- Task prompt
Leave the pictures out and repeat the rest of the data below exactly.

- Data
★ ★ ★ ★ ★
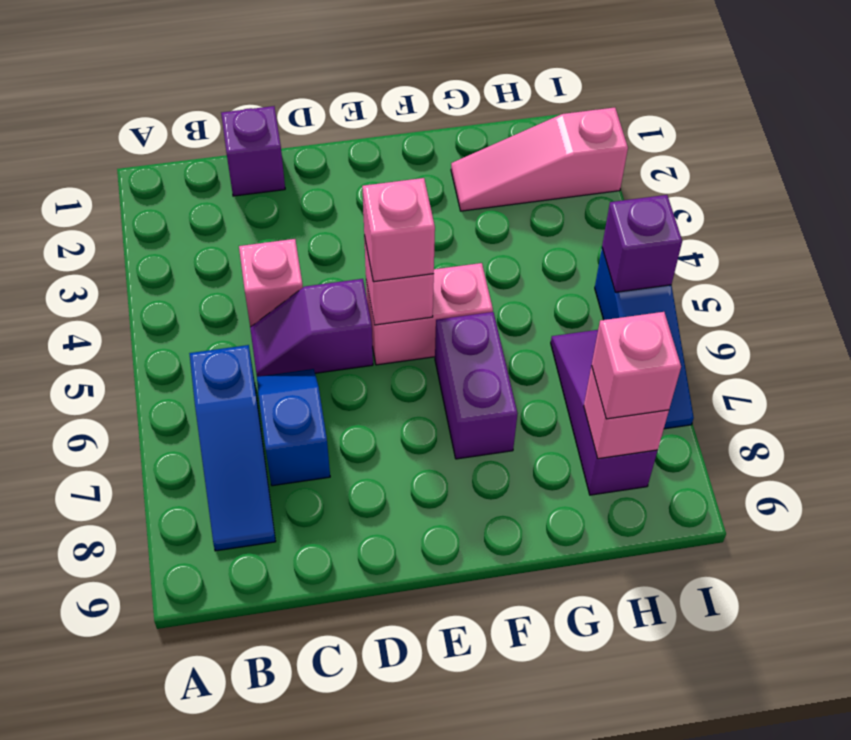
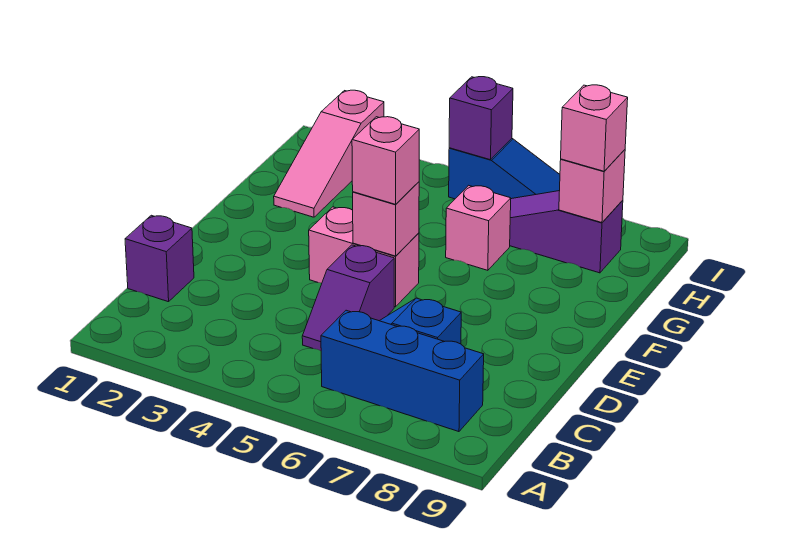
blue slope B6:B8 level 1 top 6 -> blue brick B6:B8 level 1
pink brick C4 level 1 -> pink brick G6 level 1
pink brick E5:F5 level 1 -> pink brick E4:E5 level 1
purple brick F6:F7 level 1 -> none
★ ★ ★ ★ ★
- Exercise solution
blue slope B6:B8 level 1 top 6 -> blue brick B6:B8 level 1
pink brick C4 level 1 -> pink brick G6 level 1
pink brick E5:F5 level 1 -> pink brick E4:E5 level 1
purple brick F6:F7 level 1 -> none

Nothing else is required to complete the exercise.